Data extract -

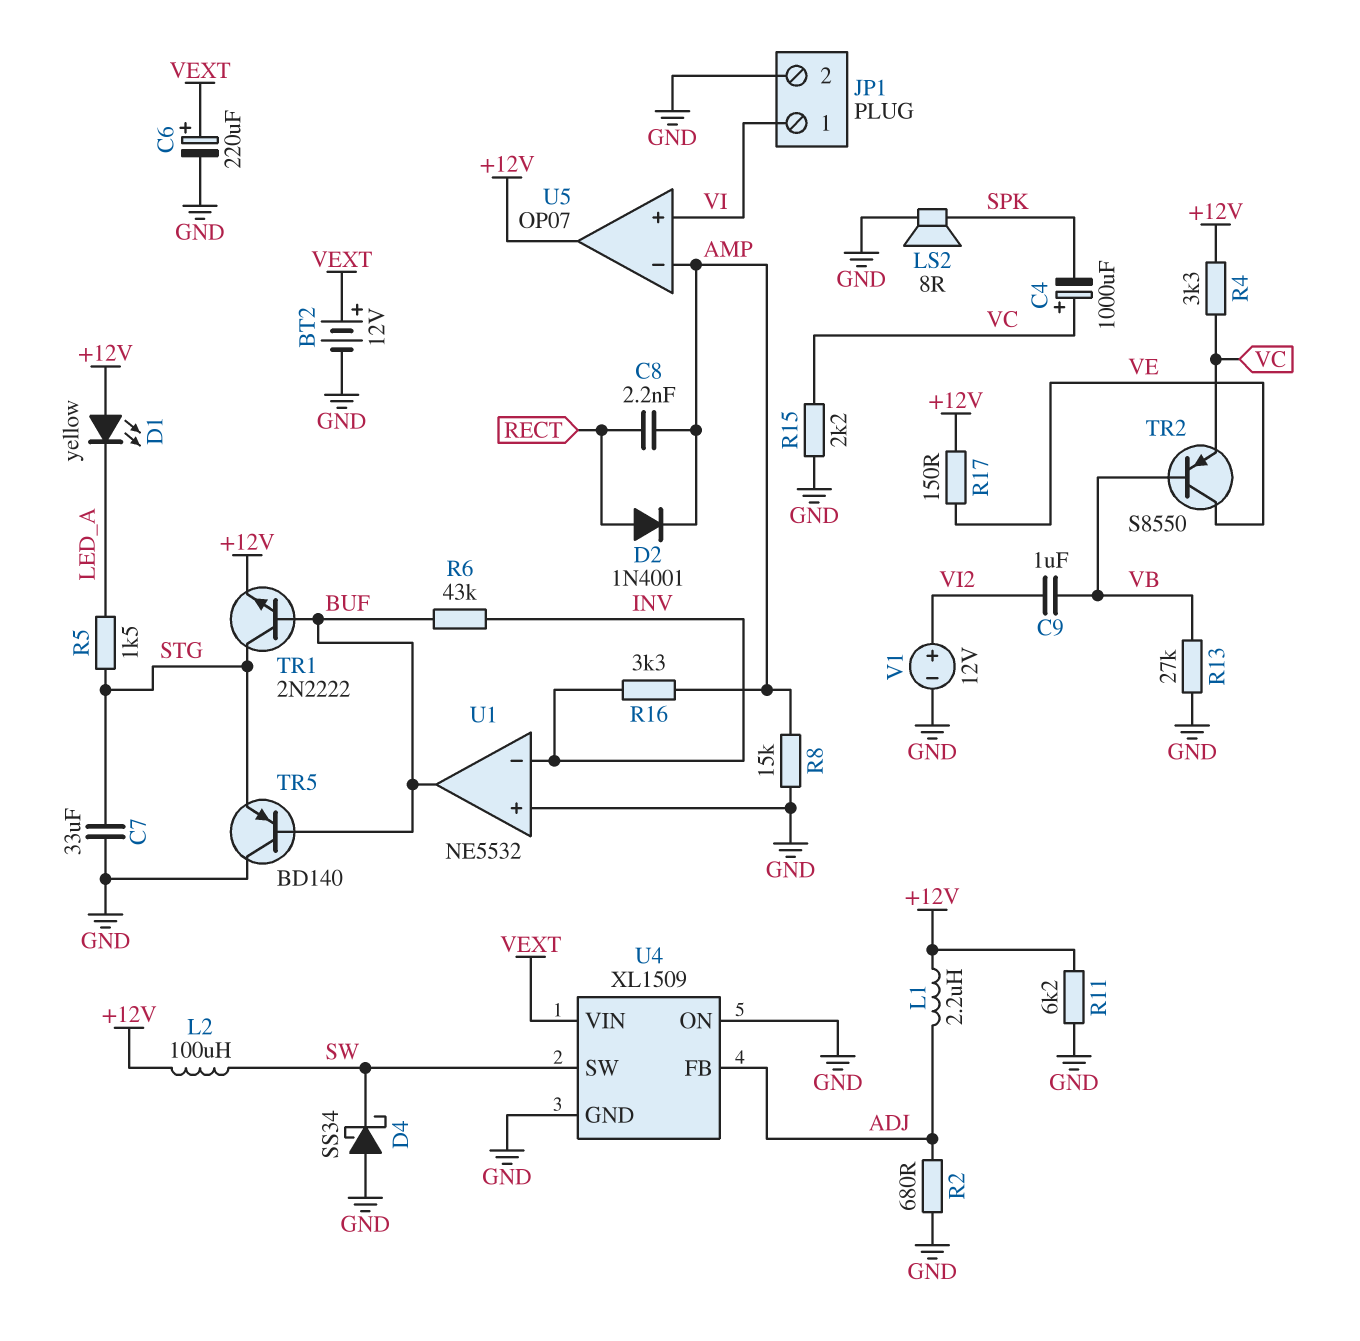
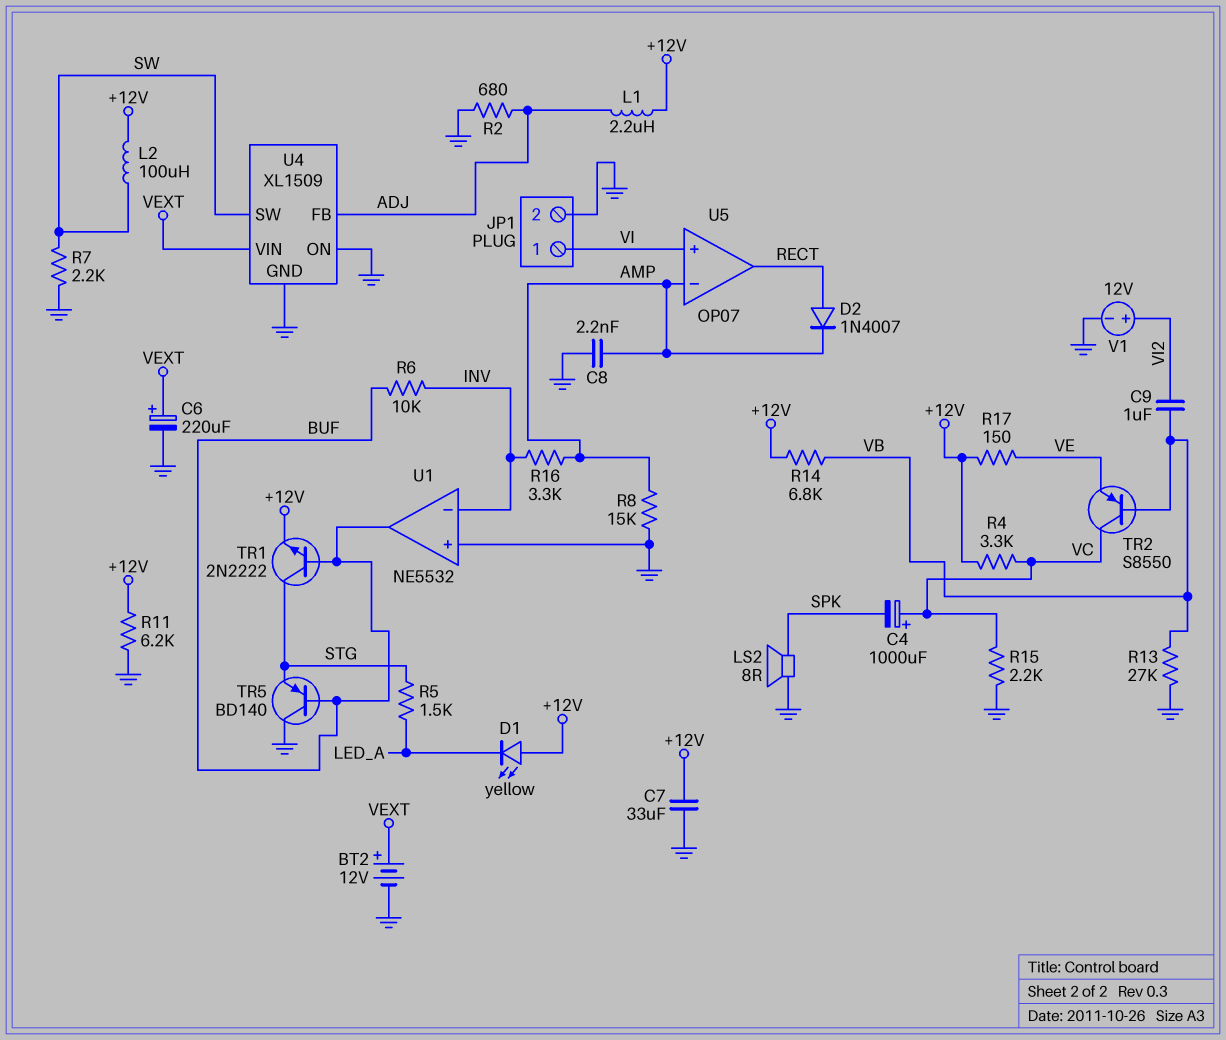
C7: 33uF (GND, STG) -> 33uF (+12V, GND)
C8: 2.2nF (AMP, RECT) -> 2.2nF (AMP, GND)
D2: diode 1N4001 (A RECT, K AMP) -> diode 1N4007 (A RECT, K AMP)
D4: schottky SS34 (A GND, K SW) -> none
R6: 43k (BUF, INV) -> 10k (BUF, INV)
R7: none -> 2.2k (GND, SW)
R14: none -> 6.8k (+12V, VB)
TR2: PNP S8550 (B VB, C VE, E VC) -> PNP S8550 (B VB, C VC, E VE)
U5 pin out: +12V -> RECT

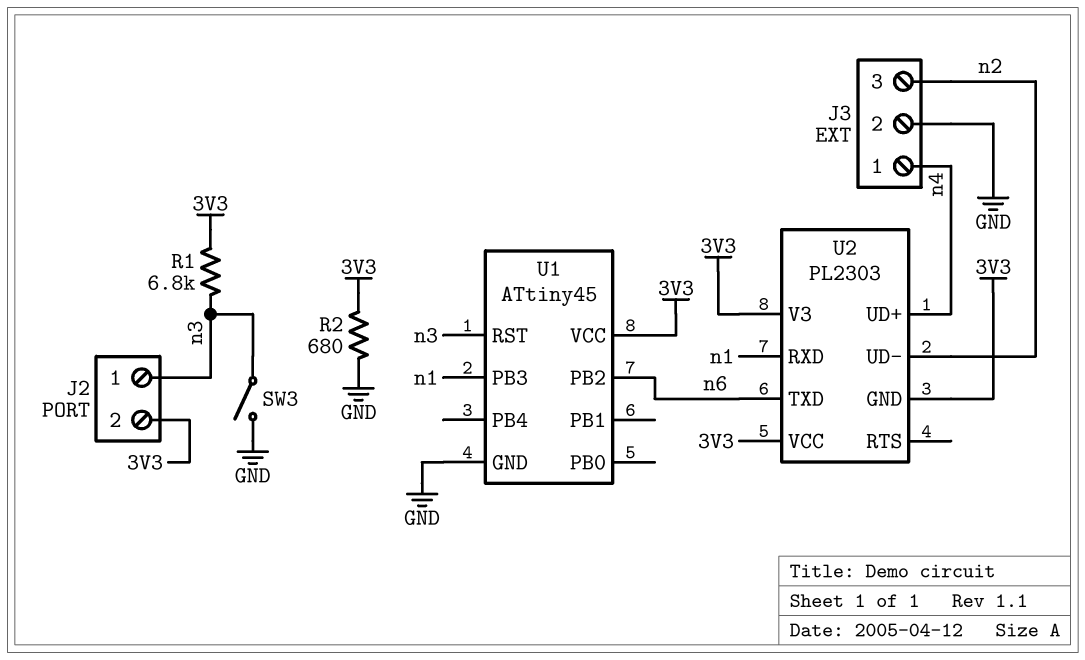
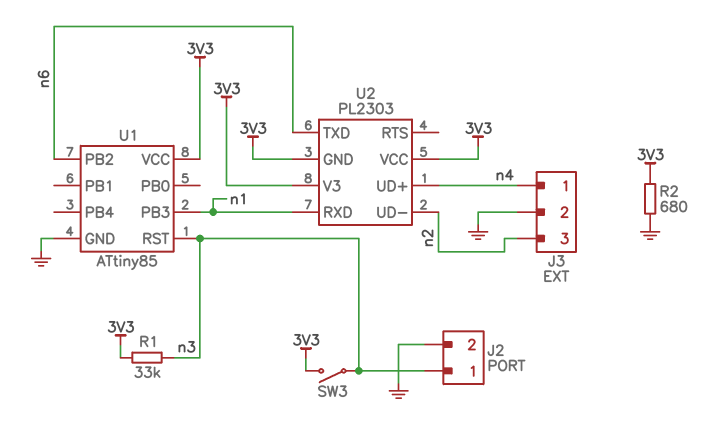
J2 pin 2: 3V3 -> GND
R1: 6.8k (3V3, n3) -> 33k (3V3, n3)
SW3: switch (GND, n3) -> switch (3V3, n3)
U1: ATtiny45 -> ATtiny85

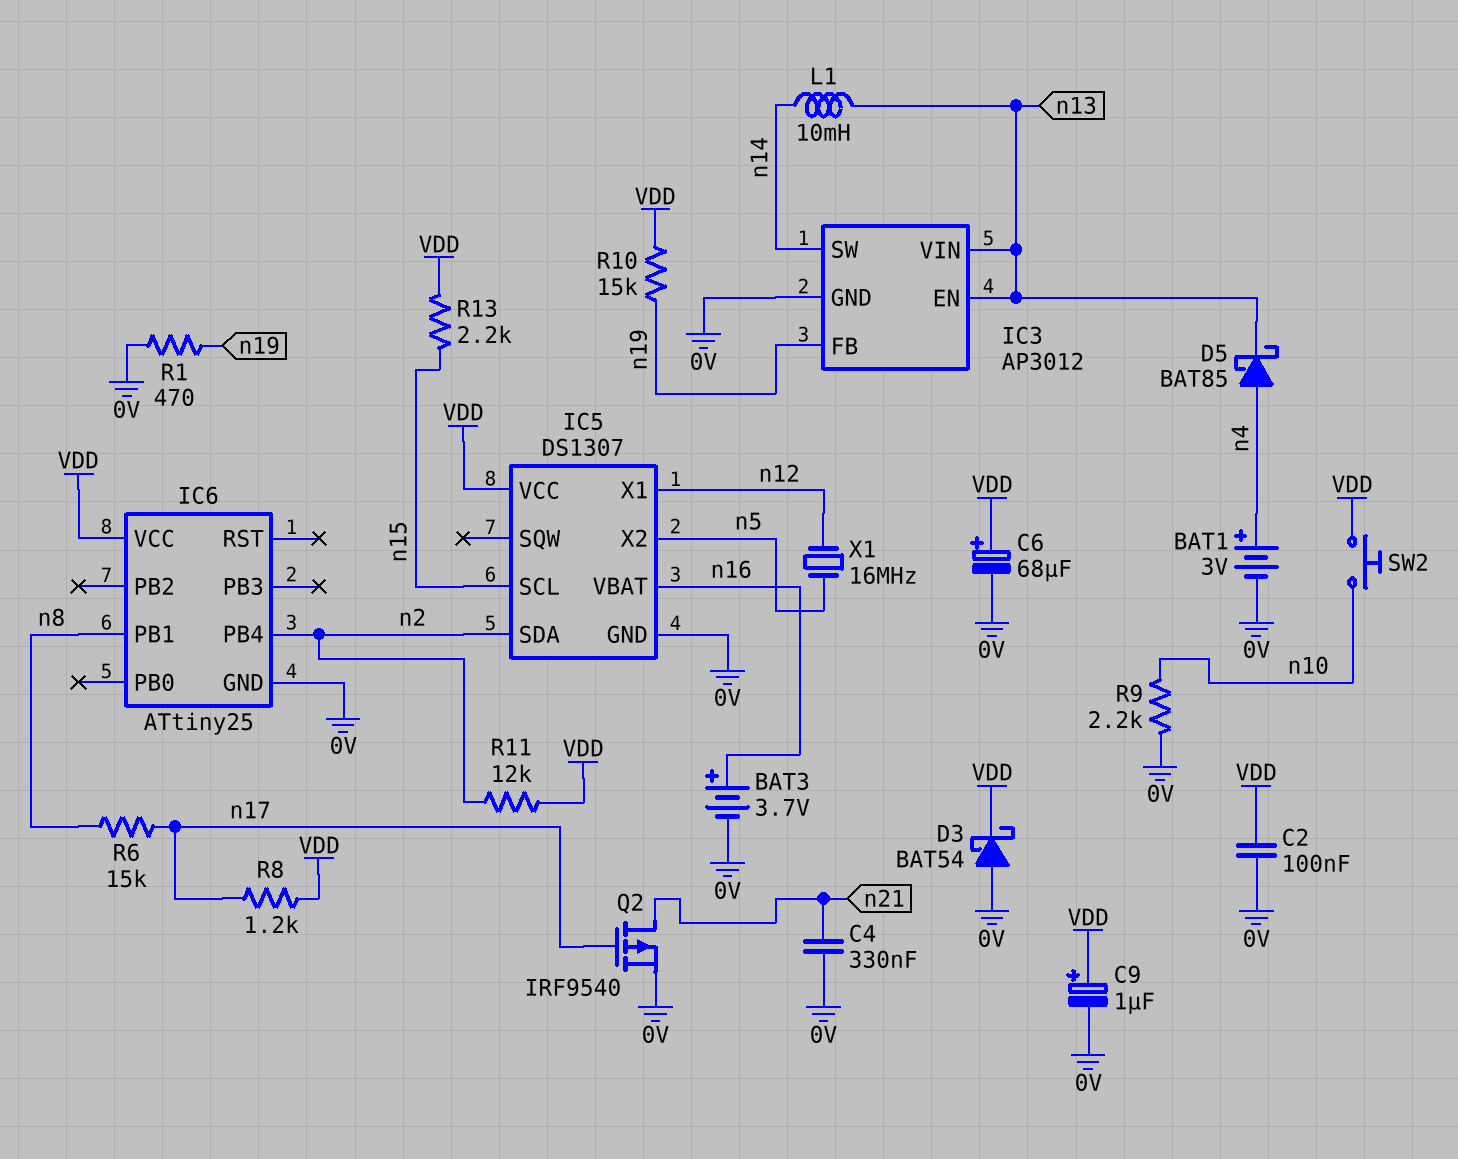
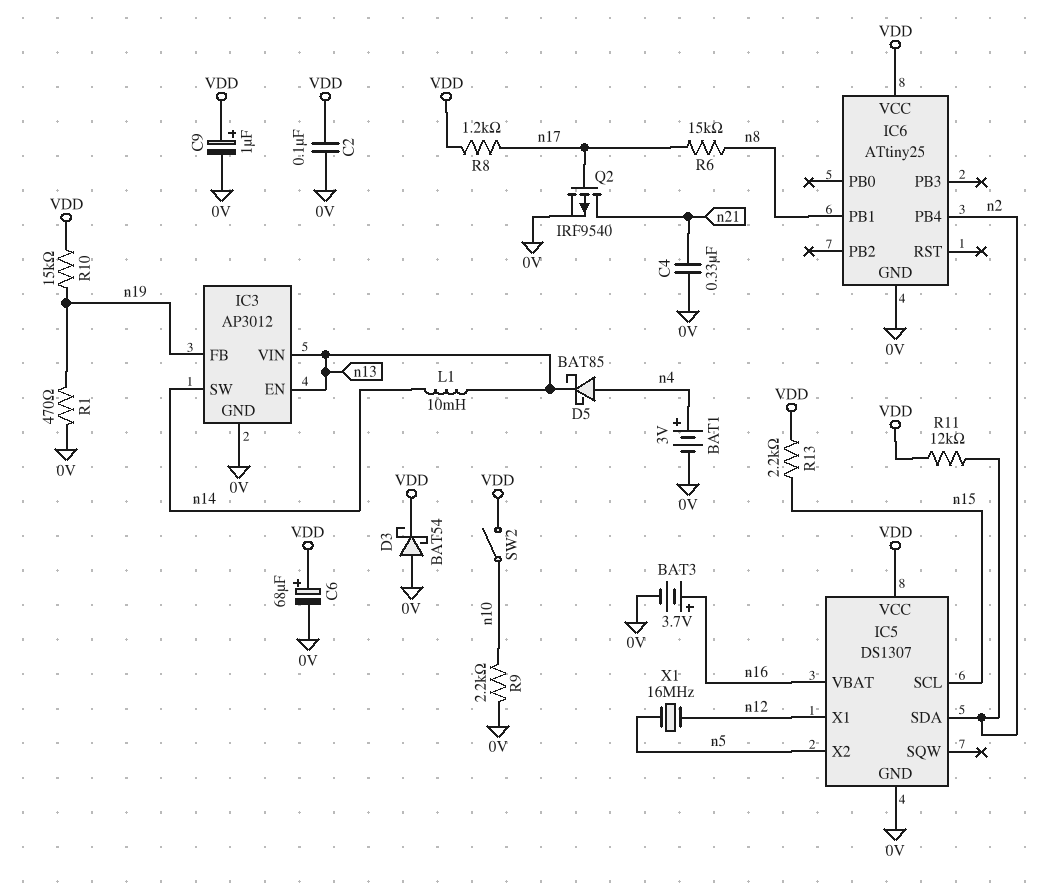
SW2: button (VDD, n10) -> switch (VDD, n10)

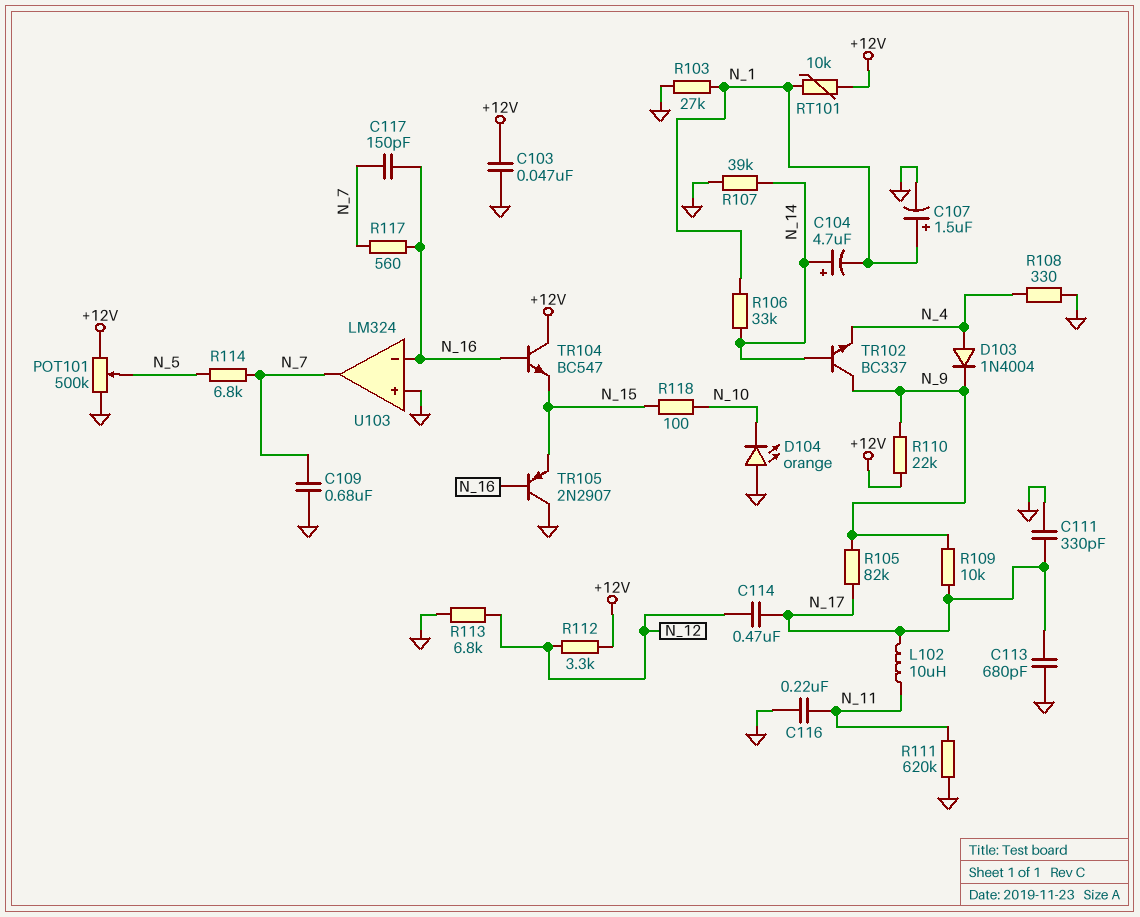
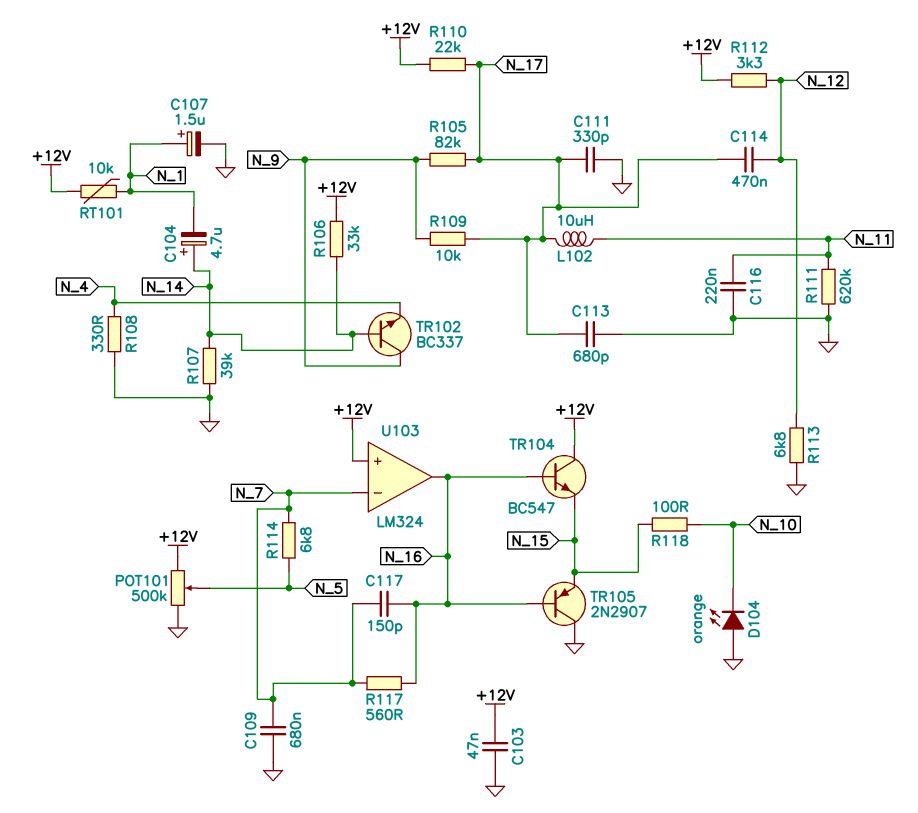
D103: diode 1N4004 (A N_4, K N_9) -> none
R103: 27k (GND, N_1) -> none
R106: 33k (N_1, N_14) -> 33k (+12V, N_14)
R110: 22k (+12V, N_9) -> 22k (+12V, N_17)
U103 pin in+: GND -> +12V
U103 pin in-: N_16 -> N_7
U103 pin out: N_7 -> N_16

Exercise - Would it be possible to copy the material exactly, excluding the images?

Response -
C7: 33uF (GND, STG) -> 33uF (+12V, GND)
C8: 2.2nF (AMP, RECT) -> 2.2nF (AMP, GND)
D2: diode 1N4001 (A RECT, K AMP) -> diode 1N4007 (A RECT, K AMP)
D4: schottky SS34 (A GND, K SW) -> none
R6: 43k (BUF, INV) -> 10k (BUF, INV)
R7: none -> 2.2k (GND, SW)
R14: none -> 6.8k (+12V, VB)
TR2: PNP S8550 (B VB, C VE, E VC) -> PNP S8550 (B VB, C VC, E VE)
U5 pin out: +12V -> RECT

J2 pin 2: 3V3 -> GND
R1: 6.8k (3V3, n3) -> 33k (3V3, n3)
SW3: switch (GND, n3) -> switch (3V3, n3)
U1: ATtiny45 -> ATtiny85

SW2: button (VDD, n10) -> switch (VDD, n10)

D103: diode 1N4004 (A N_4, K N_9) -> none
R103: 27k (GND, N_1) -> none
R106: 33k (N_1, N_14) -> 33k (+12V, N_14)
R110: 22k (+12V, N_9) -> 22k (+12V, N_17)
U103 pin in+: GND -> +12V
U103 pin in-: N_16 -> N_7
U103 pin out: N_7 -> N_16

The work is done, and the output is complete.